> **WHAT YOU HAVE TO DO**
Your answer should hold exactly the lines from the one with "(388, 175) = (610, 341): none -> purple star" through the final line of the data below, reproduced as written.

Segment Start: RECORDS SHOWN

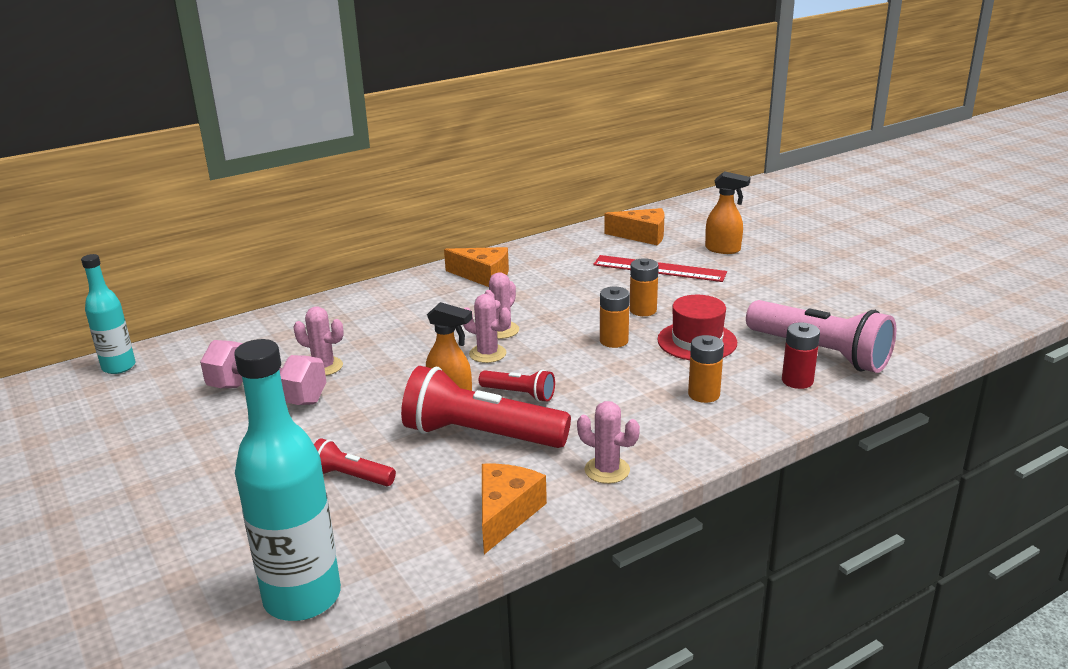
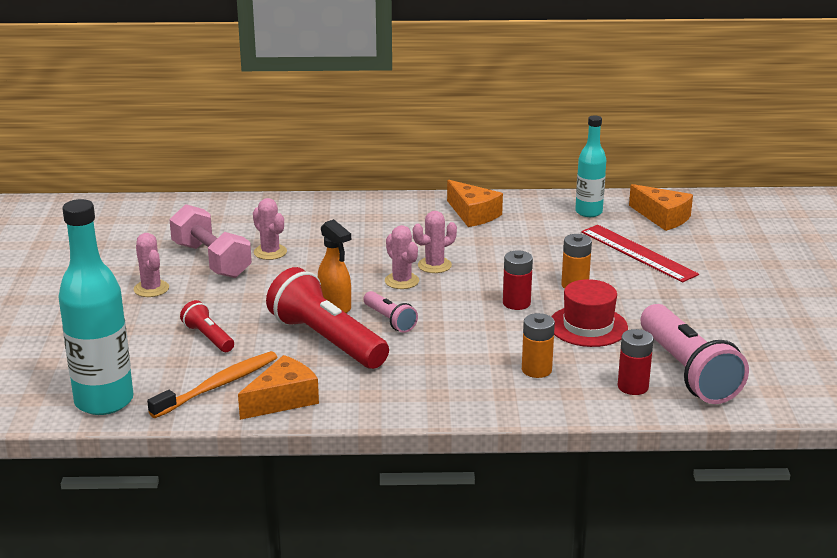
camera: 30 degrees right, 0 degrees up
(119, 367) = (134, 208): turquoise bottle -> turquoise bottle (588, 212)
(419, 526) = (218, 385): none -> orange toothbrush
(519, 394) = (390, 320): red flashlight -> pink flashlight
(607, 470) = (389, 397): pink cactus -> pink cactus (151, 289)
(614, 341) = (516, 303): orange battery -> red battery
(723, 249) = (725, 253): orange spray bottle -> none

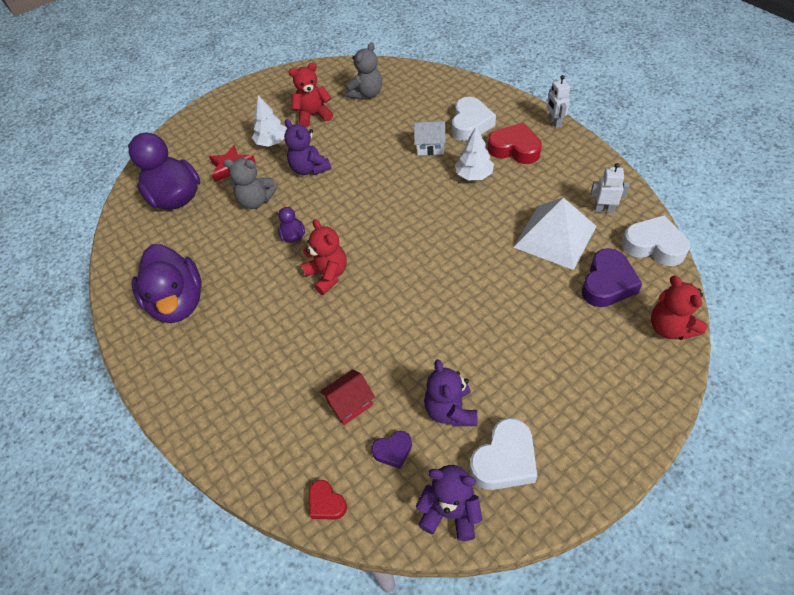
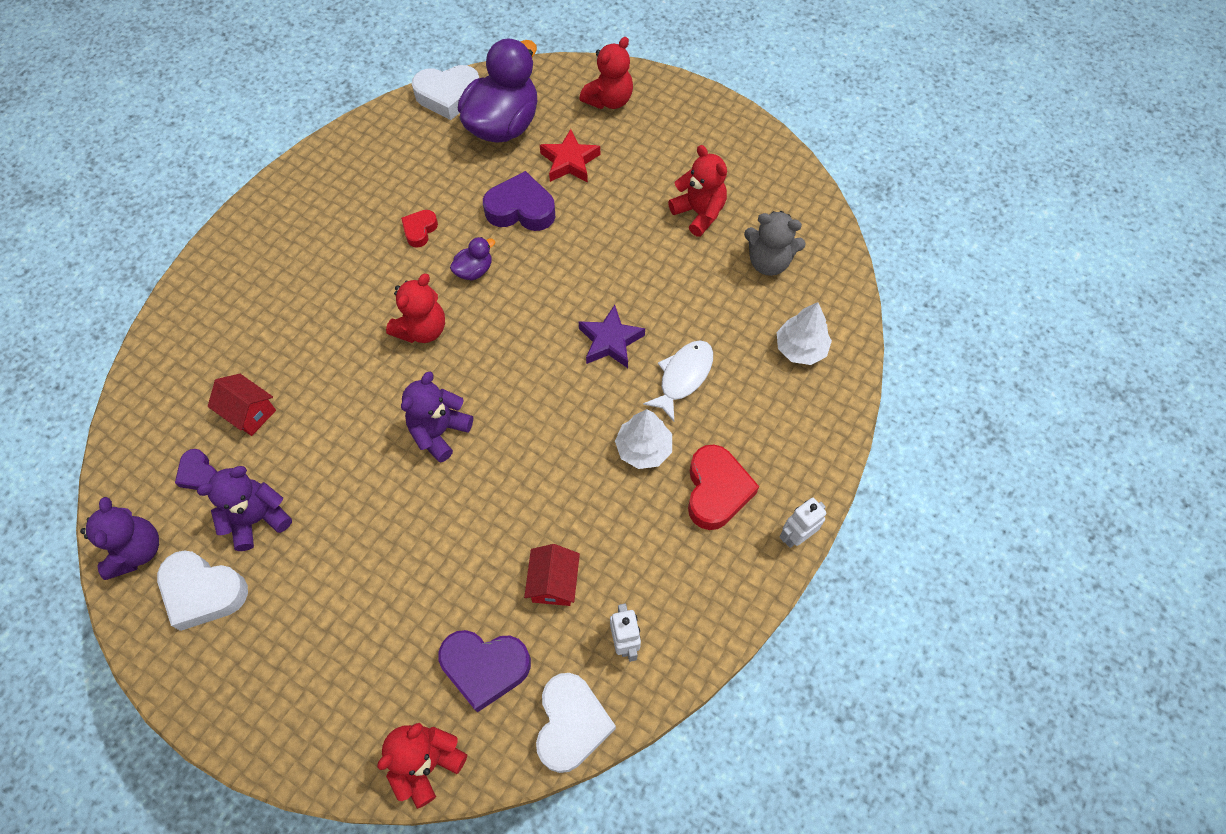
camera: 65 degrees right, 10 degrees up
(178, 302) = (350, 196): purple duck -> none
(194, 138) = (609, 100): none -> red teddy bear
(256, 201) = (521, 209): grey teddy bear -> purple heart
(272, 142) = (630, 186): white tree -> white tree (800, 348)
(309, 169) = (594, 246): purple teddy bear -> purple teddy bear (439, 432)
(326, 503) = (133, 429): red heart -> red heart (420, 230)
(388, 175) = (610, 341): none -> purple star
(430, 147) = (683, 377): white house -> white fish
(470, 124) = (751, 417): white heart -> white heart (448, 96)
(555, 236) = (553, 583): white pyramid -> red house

Segment End: RECORDS SHOWN

> **EXERCISE OUTPUT**
(388, 175) = (610, 341): none -> purple star
(430, 147) = (683, 377): white house -> white fish
(470, 124) = (751, 417): white heart -> white heart (448, 96)
(555, 236) = (553, 583): white pyramid -> red house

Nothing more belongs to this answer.